**Dataset content**.
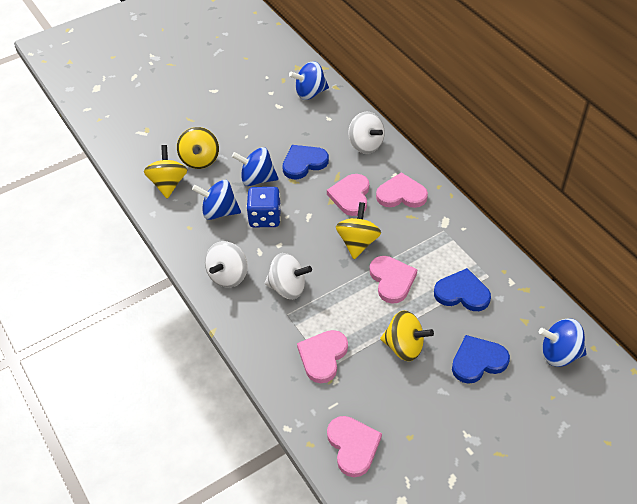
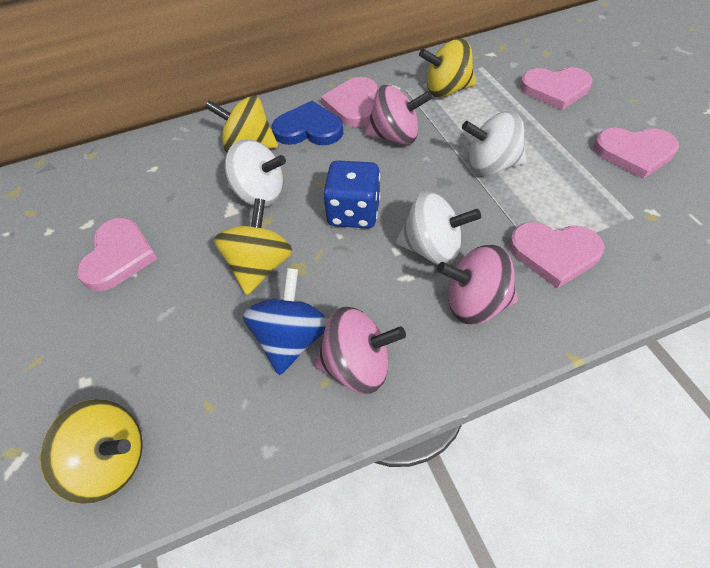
blue heart: 3 -> 1
blue spinning top: 4 -> 1
pink spinning top: 0 -> 3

**Instructions to follow**. When you reach a picture, pass over it; write out all other material exactly.

**Written answer**.
blue heart: 3 -> 1
blue spinning top: 4 -> 1
pink spinning top: 0 -> 3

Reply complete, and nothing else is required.